AIM OF THE TASK: Give the data again exactly, without images.

STORED DATA:
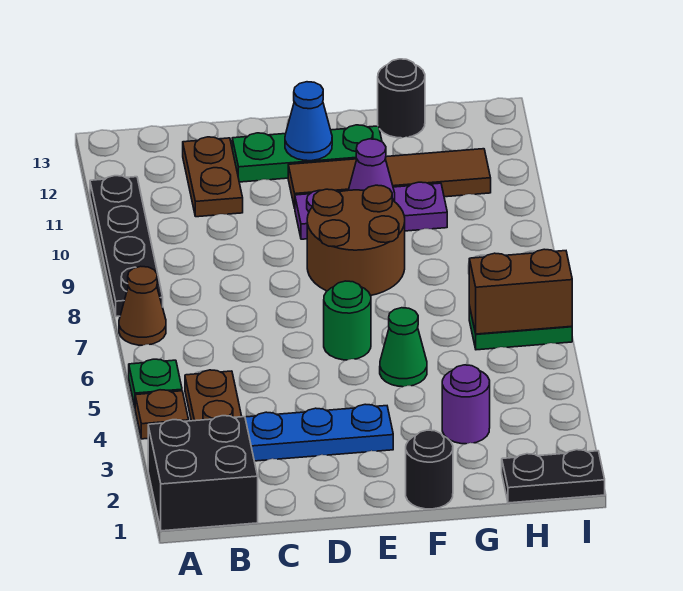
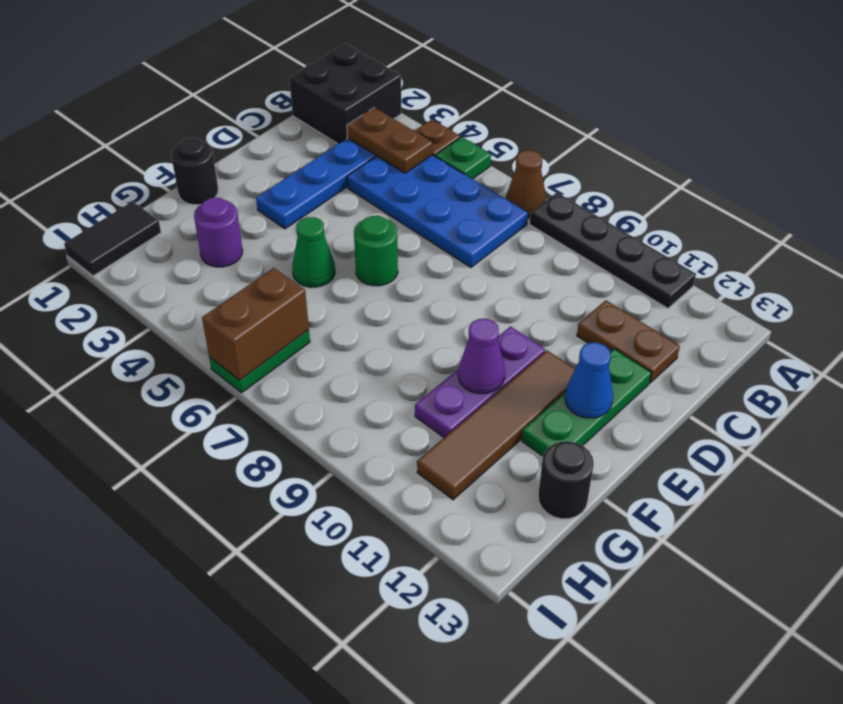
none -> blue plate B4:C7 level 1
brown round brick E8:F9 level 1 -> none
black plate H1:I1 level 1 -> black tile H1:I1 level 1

EXERCISE ANSWER:
none -> blue plate B4:C7 level 1
brown round brick E8:F9 level 1 -> none
black plate H1:I1 level 1 -> black tile H1:I1 level 1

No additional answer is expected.